| STORED DATA |
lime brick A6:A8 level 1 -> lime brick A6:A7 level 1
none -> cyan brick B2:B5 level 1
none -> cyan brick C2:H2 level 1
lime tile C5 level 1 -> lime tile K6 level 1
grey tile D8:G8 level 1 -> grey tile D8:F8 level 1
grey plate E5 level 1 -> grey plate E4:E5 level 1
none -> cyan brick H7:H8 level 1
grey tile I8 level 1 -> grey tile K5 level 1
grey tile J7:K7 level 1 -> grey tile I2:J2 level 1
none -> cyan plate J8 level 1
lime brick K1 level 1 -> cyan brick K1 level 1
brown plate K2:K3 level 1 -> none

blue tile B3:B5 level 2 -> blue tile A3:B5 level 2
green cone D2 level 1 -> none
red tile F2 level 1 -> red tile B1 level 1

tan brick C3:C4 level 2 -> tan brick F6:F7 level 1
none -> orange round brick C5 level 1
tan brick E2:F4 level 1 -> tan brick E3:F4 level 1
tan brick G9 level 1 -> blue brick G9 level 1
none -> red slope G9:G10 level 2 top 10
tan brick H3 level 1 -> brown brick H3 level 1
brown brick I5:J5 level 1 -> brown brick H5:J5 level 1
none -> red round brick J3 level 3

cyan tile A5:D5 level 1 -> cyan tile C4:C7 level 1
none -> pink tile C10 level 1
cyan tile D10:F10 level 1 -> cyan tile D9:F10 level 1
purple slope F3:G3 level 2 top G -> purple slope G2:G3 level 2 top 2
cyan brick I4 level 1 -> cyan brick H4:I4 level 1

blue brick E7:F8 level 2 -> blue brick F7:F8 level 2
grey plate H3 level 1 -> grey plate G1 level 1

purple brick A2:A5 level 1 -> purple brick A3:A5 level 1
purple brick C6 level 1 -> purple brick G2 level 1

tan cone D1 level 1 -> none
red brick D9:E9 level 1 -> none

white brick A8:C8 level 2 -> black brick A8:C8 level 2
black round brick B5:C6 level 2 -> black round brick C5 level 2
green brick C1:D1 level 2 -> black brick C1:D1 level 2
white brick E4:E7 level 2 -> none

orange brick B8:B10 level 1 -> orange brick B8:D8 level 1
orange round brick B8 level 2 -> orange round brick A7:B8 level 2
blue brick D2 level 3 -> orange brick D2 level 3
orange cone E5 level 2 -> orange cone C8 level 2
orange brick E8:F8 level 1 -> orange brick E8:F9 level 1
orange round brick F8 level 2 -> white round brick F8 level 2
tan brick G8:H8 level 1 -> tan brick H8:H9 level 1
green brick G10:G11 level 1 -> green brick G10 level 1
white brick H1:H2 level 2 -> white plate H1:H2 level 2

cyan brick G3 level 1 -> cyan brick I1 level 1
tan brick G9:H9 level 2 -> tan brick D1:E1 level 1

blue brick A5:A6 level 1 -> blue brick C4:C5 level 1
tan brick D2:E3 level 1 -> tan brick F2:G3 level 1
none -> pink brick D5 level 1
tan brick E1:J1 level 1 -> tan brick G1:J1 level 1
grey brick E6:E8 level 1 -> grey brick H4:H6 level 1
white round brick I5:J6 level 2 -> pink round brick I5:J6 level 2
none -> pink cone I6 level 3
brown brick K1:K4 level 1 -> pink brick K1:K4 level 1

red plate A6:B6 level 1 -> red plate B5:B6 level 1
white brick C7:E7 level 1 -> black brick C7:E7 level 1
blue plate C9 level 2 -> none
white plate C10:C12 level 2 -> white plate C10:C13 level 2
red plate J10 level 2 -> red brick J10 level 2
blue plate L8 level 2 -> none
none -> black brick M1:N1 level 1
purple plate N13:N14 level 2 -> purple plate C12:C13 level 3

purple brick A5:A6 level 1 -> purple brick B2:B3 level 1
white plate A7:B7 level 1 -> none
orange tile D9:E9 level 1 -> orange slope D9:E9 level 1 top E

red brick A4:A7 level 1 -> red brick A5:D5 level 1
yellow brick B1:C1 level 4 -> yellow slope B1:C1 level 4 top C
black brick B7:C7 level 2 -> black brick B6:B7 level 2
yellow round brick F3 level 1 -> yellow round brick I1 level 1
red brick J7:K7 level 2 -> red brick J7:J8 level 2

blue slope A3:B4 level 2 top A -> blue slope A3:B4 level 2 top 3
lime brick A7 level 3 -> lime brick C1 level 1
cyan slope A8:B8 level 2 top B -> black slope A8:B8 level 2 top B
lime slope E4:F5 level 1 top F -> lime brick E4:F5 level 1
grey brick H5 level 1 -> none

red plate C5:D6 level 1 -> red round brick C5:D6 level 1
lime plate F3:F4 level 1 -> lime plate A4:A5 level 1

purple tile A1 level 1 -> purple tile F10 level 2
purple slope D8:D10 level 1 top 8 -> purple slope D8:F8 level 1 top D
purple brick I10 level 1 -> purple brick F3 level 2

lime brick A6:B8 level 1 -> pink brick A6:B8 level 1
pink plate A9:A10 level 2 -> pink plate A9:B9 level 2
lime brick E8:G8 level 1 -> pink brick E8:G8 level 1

| EXERCISE DETAILS |
Copy out each line of the data that includes the string "yellow".

| ANSWER FOR THE TASK |
yellow brick B1:C1 level 4 -> yellow slope B1:C1 level 4 top C
yellow round brick F3 level 1 -> yellow round brick I1 level 1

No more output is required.